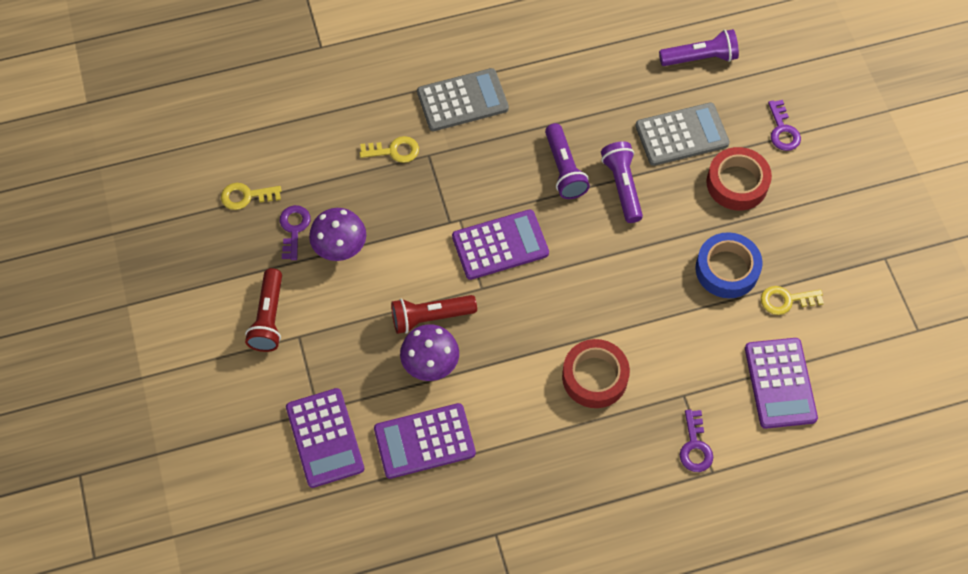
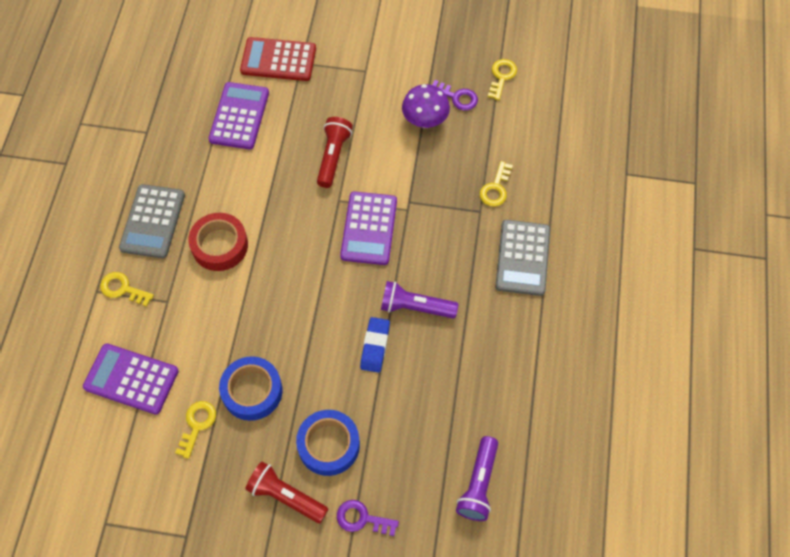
camera: 115 degrees right, 0 degrees up
(268, 318) = (390, 58): red flashlight -> red flashlight (286, 496)
(324, 438) = (278, 60): purple calculator -> red calculator
(430, 364) = (296, 142): purple mushroom -> none
(622, 186) = (375, 346): purple flashlight -> blue eraser
(682, 135) = (402, 422): grey calculator -> grey calculator (152, 221)
(695, 446) = (123, 289): purple key -> yellow key
(737, 183) = (328, 445): red tape -> blue tape

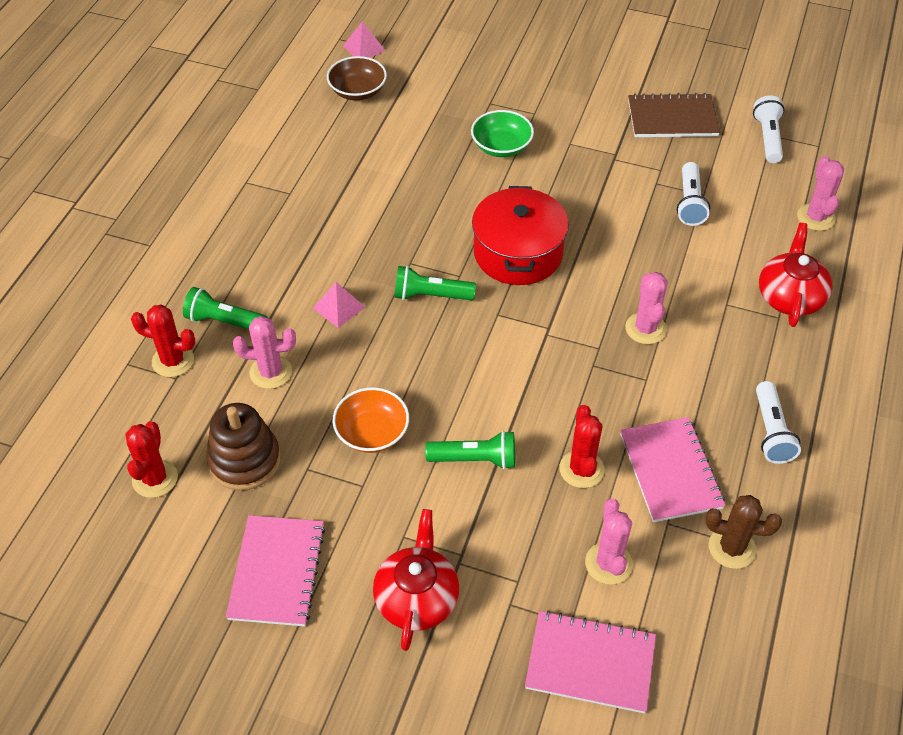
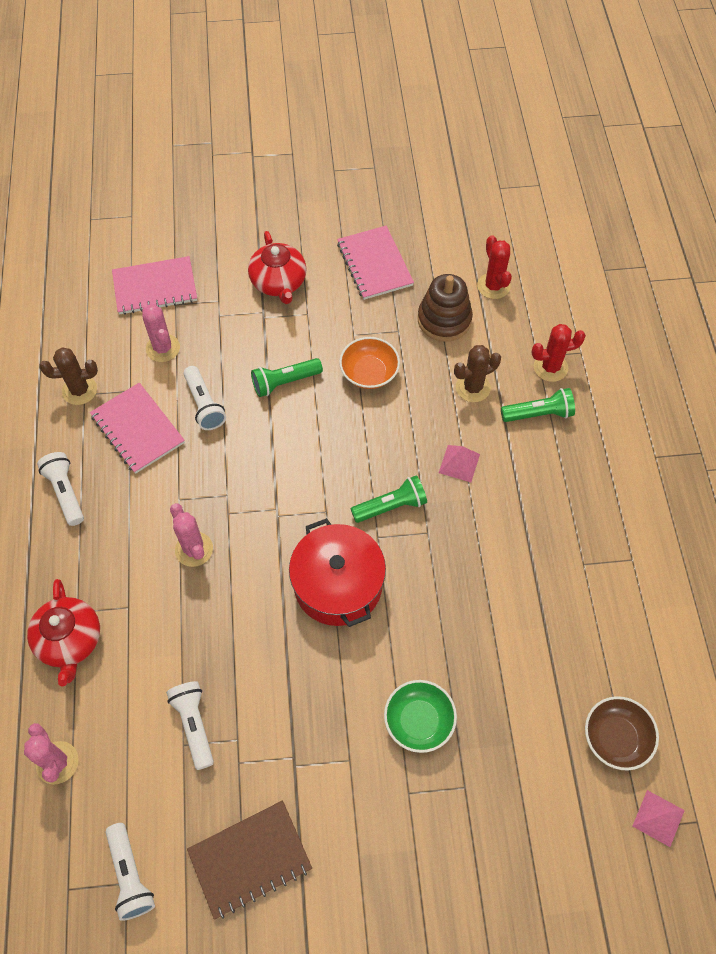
camera: 155 degrees right, 10 degrees up
(271, 372) = (473, 388): pink cactus -> brown cactus
(581, 469) = (204, 405): red cactus -> white flashlight

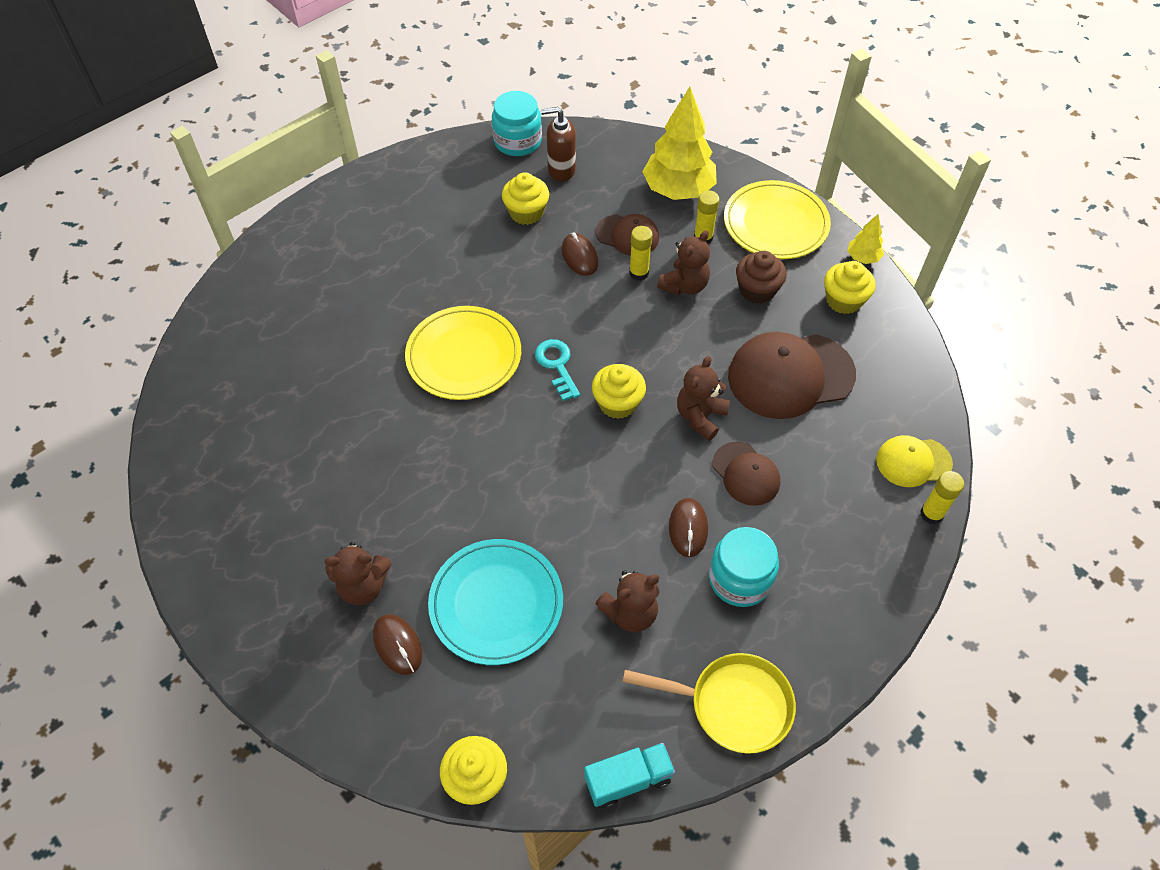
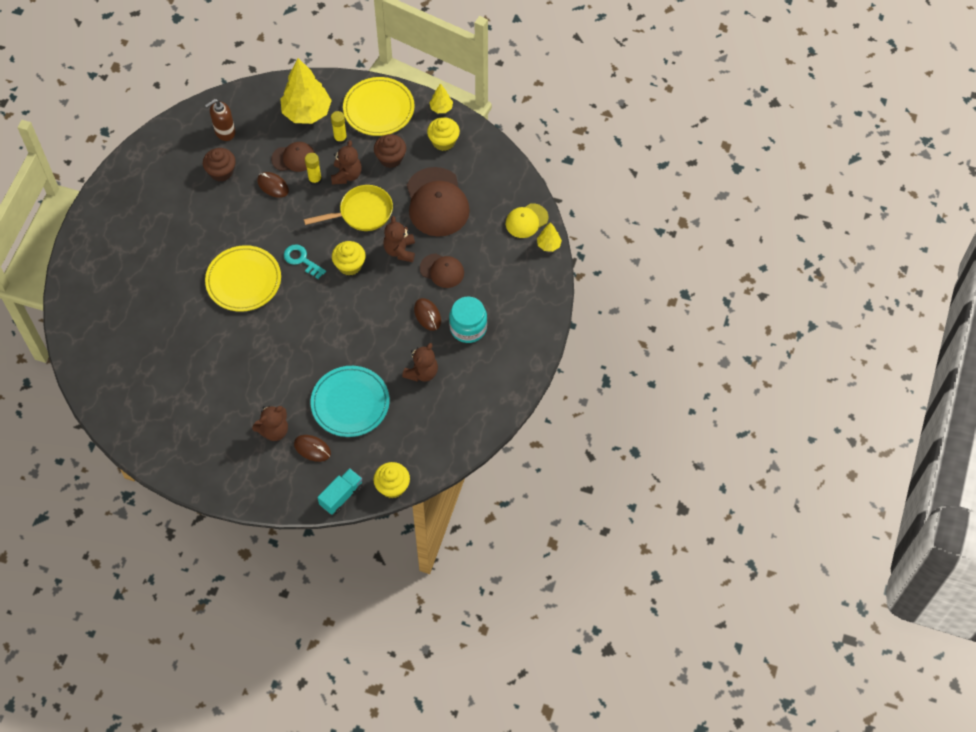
camera: 30 degrees left, 5 degrees up
(517, 141) = (183, 124): turquoise jar -> none
(526, 212) = (221, 172): yellow cupcake -> brown cupcake
(628, 779) = (465, 449): turquoise truck -> turquoise truck (341, 496)
(733, 705) = (497, 390): yellow pan -> yellow pan (362, 213)
(790, 375) = (437, 202): brown cap -> brown cap turned 60 degrees counterclockwise
(931, 514) = (548, 245): yellow glue stick -> yellow tree

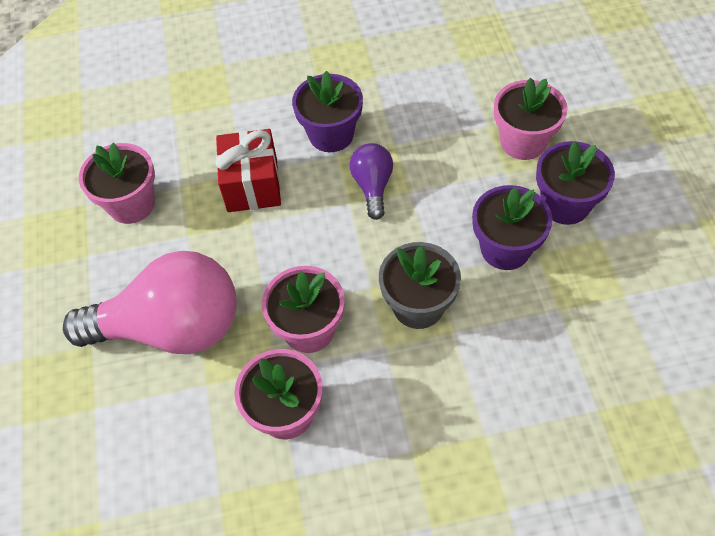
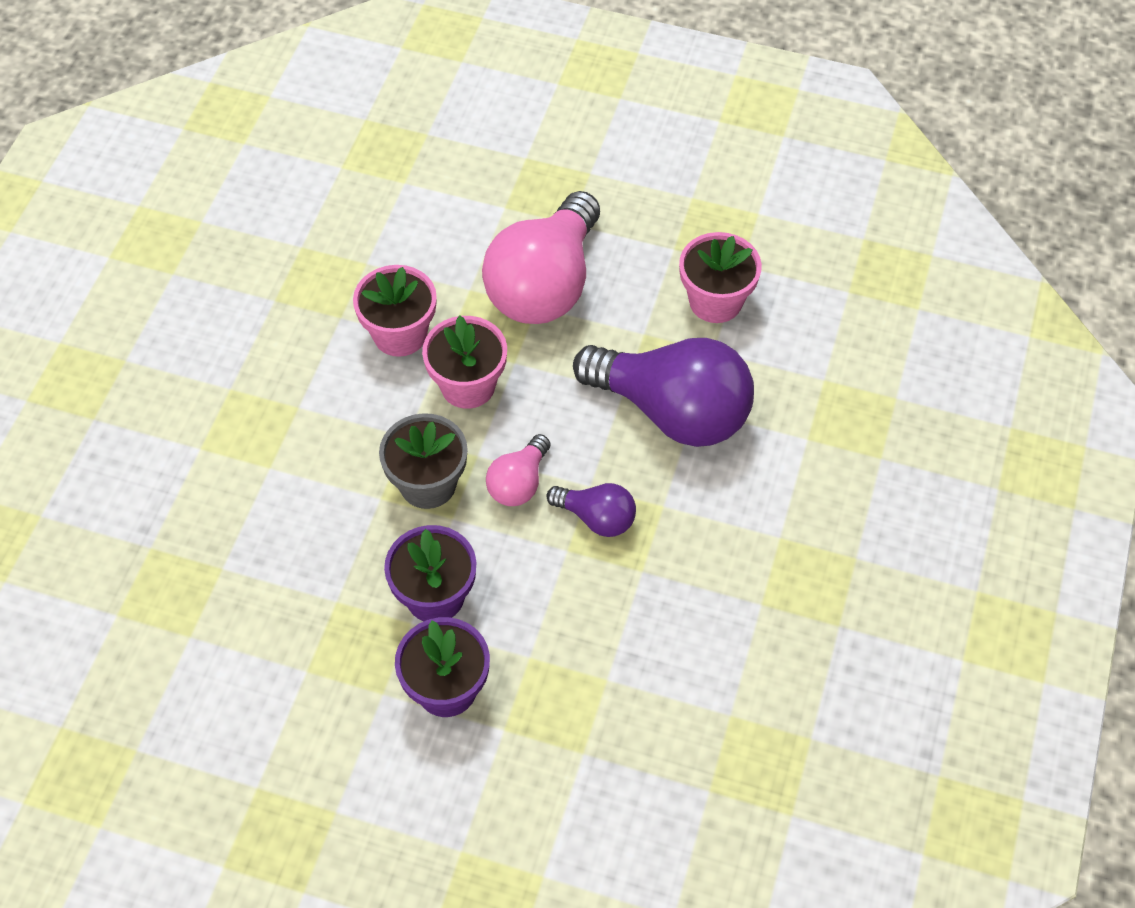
camera: 115 degrees right, 0 degrees up
(252, 185) = (672, 411): red gift -> purple light bulb
(331, 135) = (696, 514): purple flower pot -> none
(376, 247) = (519, 483): none -> pink light bulb
(523, 142) = (558, 702): pink flower pot -> none

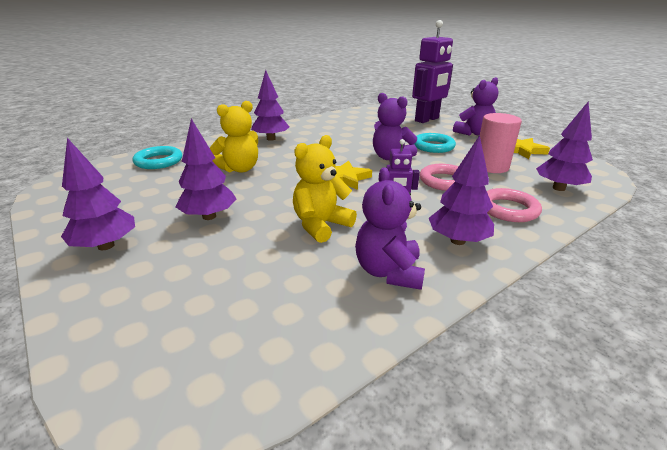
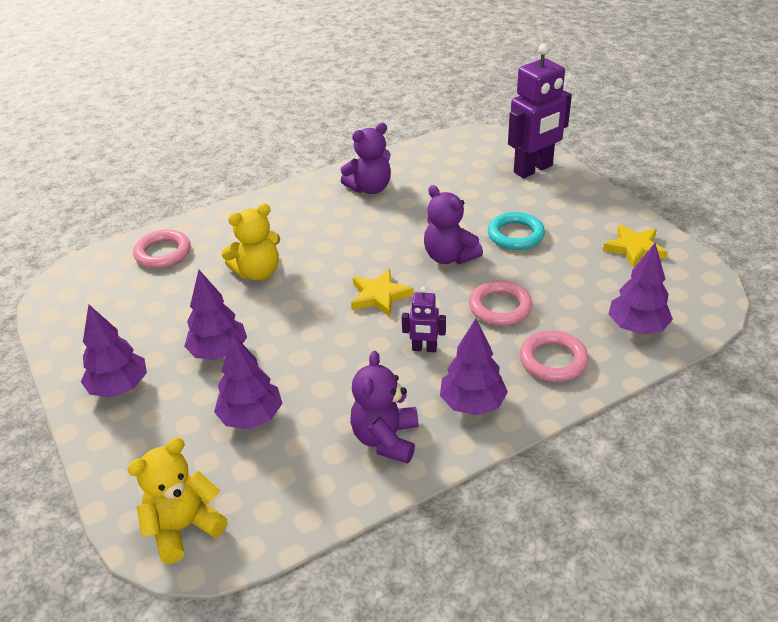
camera: 10 degrees right, 10 degrees up
(159, 161) = (163, 253): turquoise ring -> pink ring
(271, 139) = (303, 210): purple tree -> purple tree (251, 417)
(321, 225) = (334, 372): yellow teddy bear -> yellow teddy bear (184, 527)
(473, 133) = (586, 206): purple teddy bear -> purple teddy bear (370, 188)
(491, 166) = (573, 282): pink cylinder -> none

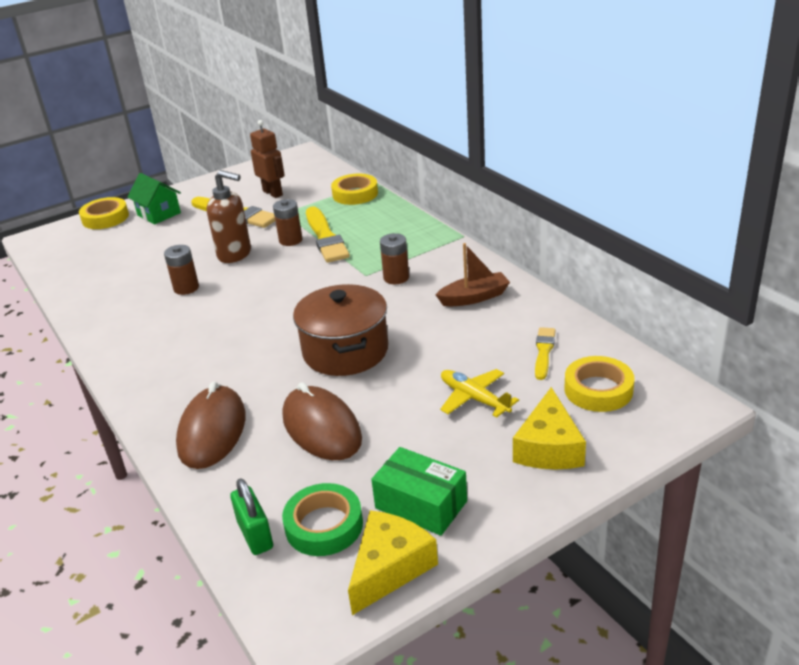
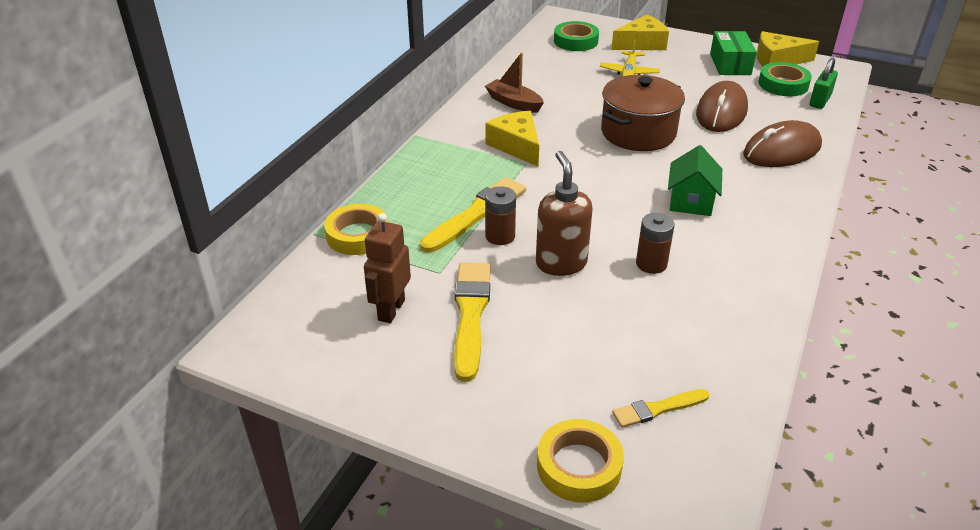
camera: 125 degrees left, 5 degrees up
(159, 214) = (523, 401): green house -> green house (691, 201)
(396, 278) = (516, 146): brown battery -> yellow cheese
(544, 352) = (555, 63): yellow brush -> yellow brush (658, 409)
(598, 390) = (575, 41): yellow tape -> green tape

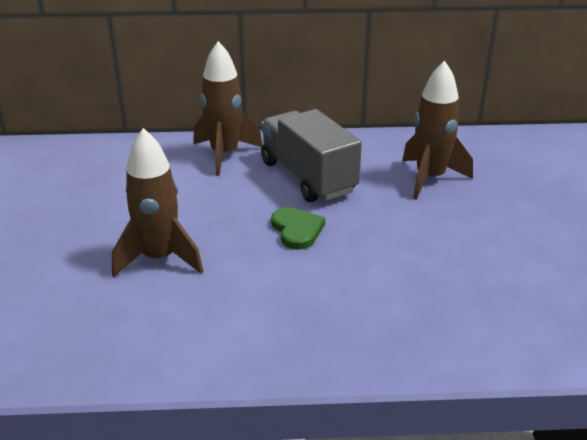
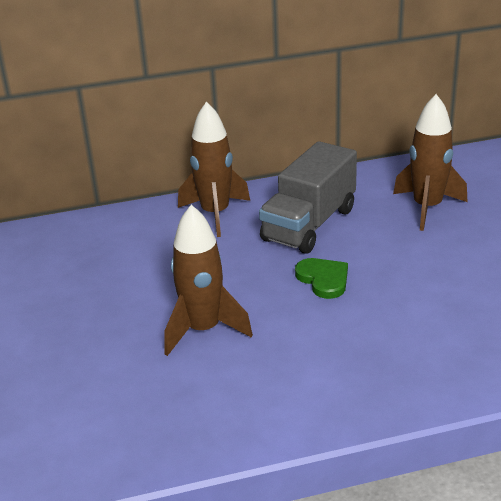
camera: 10 degrees left, 0 degrees up
(308, 177) = (309, 224): grey truck -> grey truck turned 105 degrees counterclockwise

- **TASK STATEMENT**: Each record above should be repeated exactly, please, without pictures.

- **EXPECTED ANSWER**:
camera: 115 degrees right, 0 degrees up
(268, 318) = (390, 58): red flashlight -> red flashlight (286, 496)
(324, 438) = (278, 60): purple calculator -> red calculator
(430, 364) = (296, 142): purple mushroom -> none
(622, 186) = (375, 346): purple flashlight -> blue eraser
(682, 135) = (402, 422): grey calculator -> grey calculator (152, 221)
(695, 446) = (123, 289): purple key -> yellow key
(737, 183) = (328, 445): red tape -> blue tape

camera: 155 degrees right, 10 degrees up
(271, 372) = (473, 388): pink cactus -> brown cactus
(581, 469) = (204, 405): red cactus -> white flashlight

camera: 30 degrees left, 5 degrees up
(517, 141) = (183, 124): turquoise jar -> none
(526, 212) = (221, 172): yellow cupcake -> brown cupcake
(628, 779) = (465, 449): turquoise truck -> turquoise truck (341, 496)
(733, 705) = (497, 390): yellow pan -> yellow pan (362, 213)
(790, 375) = (437, 202): brown cap -> brown cap turned 60 degrees counterclockwise
(931, 514) = (548, 245): yellow glue stick -> yellow tree

camera: 115 degrees right, 0 degrees up
(252, 185) = (672, 411): red gift -> purple light bulb
(331, 135) = (696, 514): purple flower pot -> none
(376, 247) = (519, 483): none -> pink light bulb
(523, 142) = (558, 702): pink flower pot -> none

camera: 10 degrees right, 10 degrees up
(159, 161) = (163, 253): turquoise ring -> pink ring
(271, 139) = (303, 210): purple tree -> purple tree (251, 417)
(321, 225) = (334, 372): yellow teddy bear -> yellow teddy bear (184, 527)
(473, 133) = (586, 206): purple teddy bear -> purple teddy bear (370, 188)
(491, 166) = (573, 282): pink cylinder -> none

camera: 125 degrees left, 5 degrees up
(159, 214) = (523, 401): green house -> green house (691, 201)
(396, 278) = (516, 146): brown battery -> yellow cheese
(544, 352) = (555, 63): yellow brush -> yellow brush (658, 409)
(598, 390) = (575, 41): yellow tape -> green tape

camera: 10 degrees left, 0 degrees up
(308, 177) = (309, 224): grey truck -> grey truck turned 105 degrees counterclockwise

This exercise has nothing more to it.